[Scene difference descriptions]
::::::

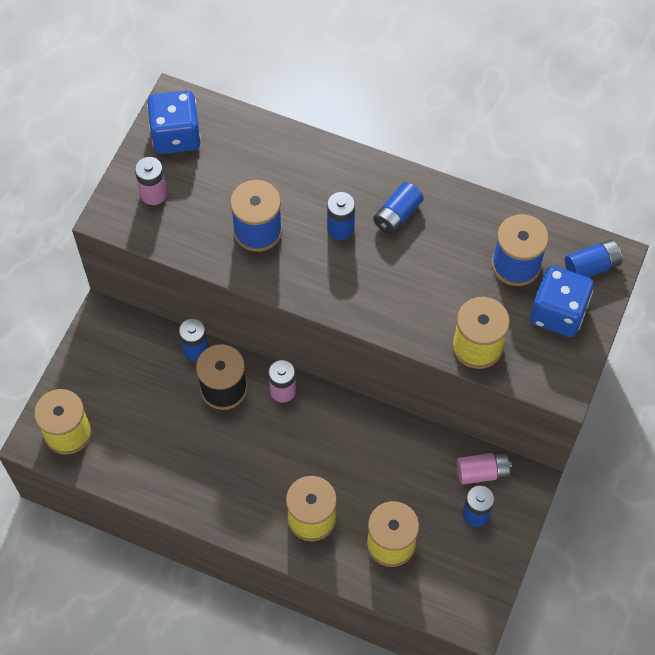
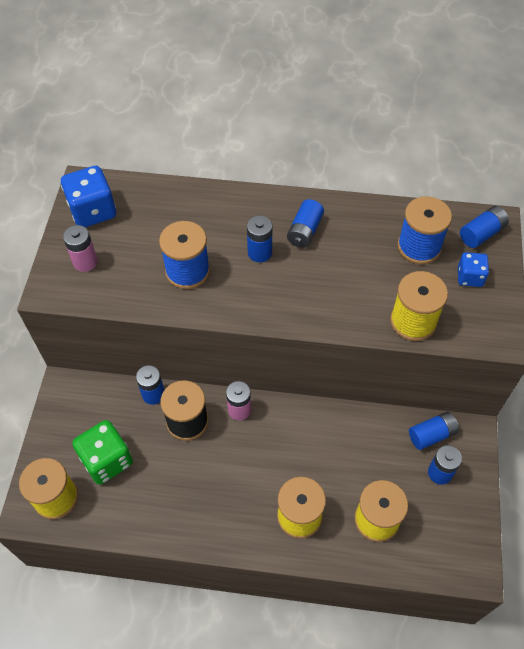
camera: 15 degrees left, 5 degrees down
pink battery [457,451,512,485] -> blue battery [409,412,459,450]
blue dice [530,266,594,337] -> blue dice [458,252,489,287], size x0.58
none -> green dice [72,420,133,485]

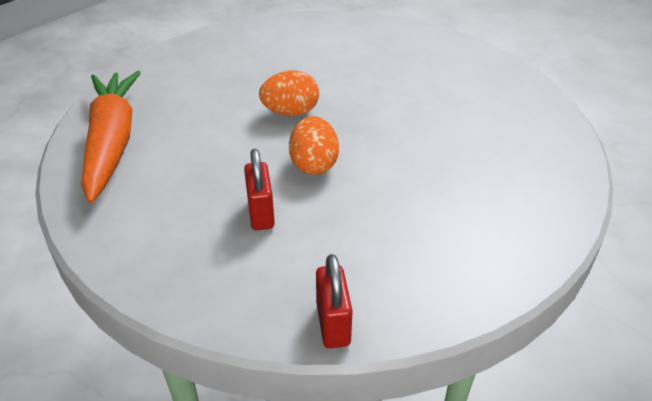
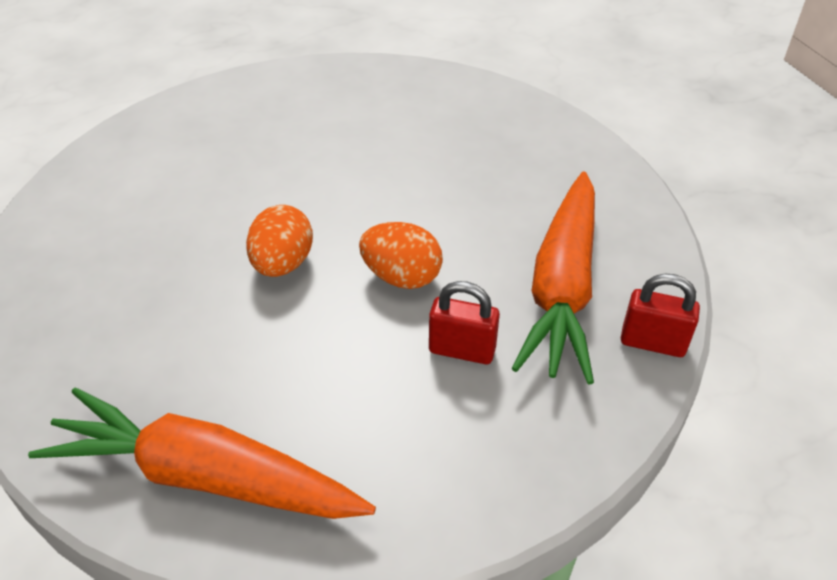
camera: 65 degrees left, 5 degrees up
none -> orange carrot [512,171,595,385]

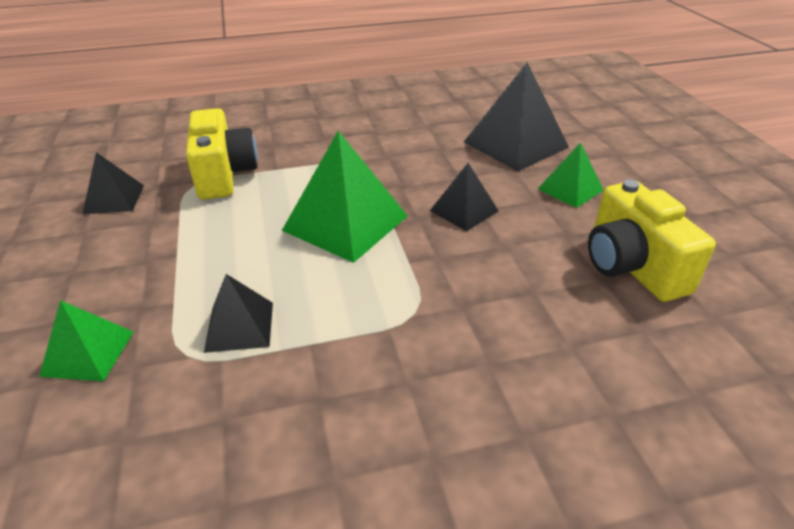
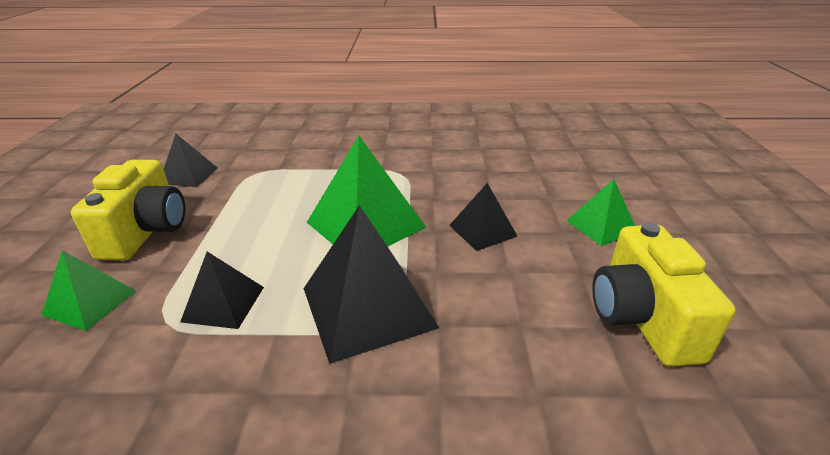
camera: 15 degrees right, 5 degrees down
yellow camera [186,108,258,200] -> yellow camera moved to [71,160,185,260]
black pyramid [464,62,569,171] -> black pyramid moved to [303,205,439,364]

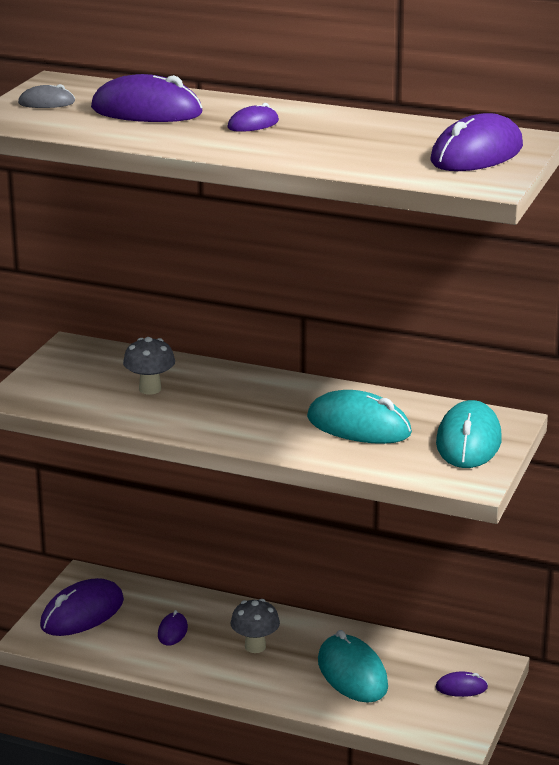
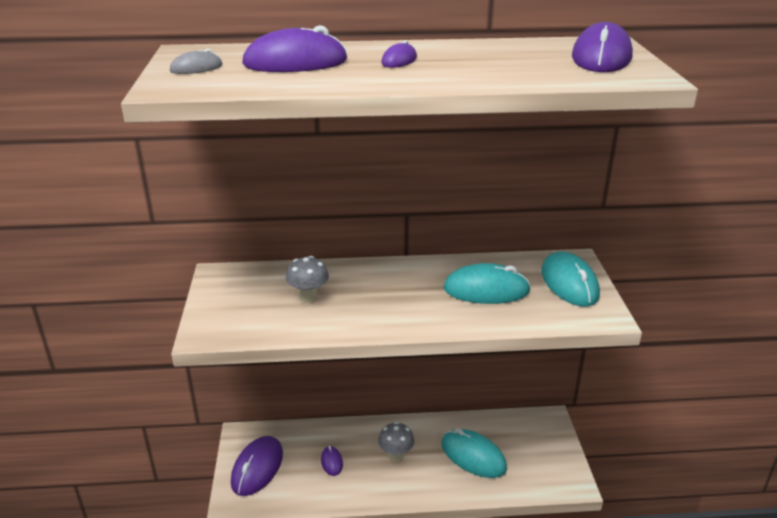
camera: 25 degrees left, 5 degrees up
purple mouse [436,671,488,697] -> none

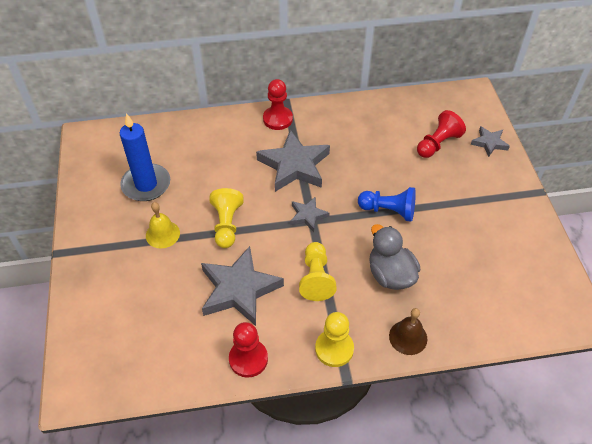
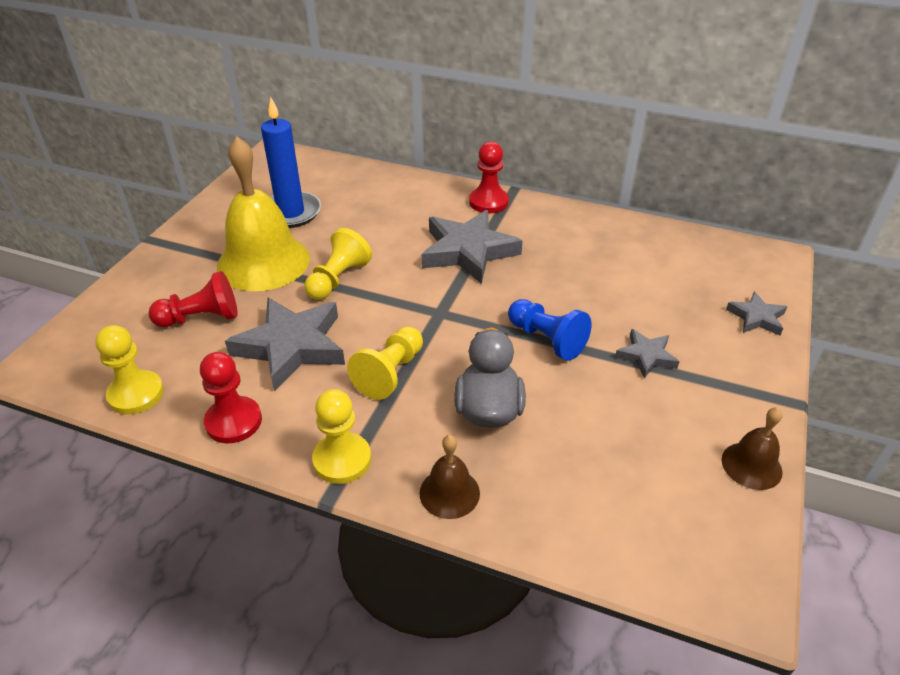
camera: 30 degrees right, 10 degrees down
yellow bell [146,202,180,248] -> yellow bell [217,136,310,291], size x2.09
grey star [290,196,330,232] -> grey star moved to [615,329,680,378]
red pawn [417,110,466,158] -> red pawn moved to [148,271,238,327]
none -> yellow pawn [95,325,164,414]
none -> brown bell [721,407,783,490]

::::::

Work instruction> What is needed is a word-for-word restatement of every line from the one with "grey star [290,196,330,232]" to the end of the entries above.

Solution to the problem>
grey star [290,196,330,232] -> grey star moved to [615,329,680,378]
red pawn [417,110,466,158] -> red pawn moved to [148,271,238,327]
none -> yellow pawn [95,325,164,414]
none -> brown bell [721,407,783,490]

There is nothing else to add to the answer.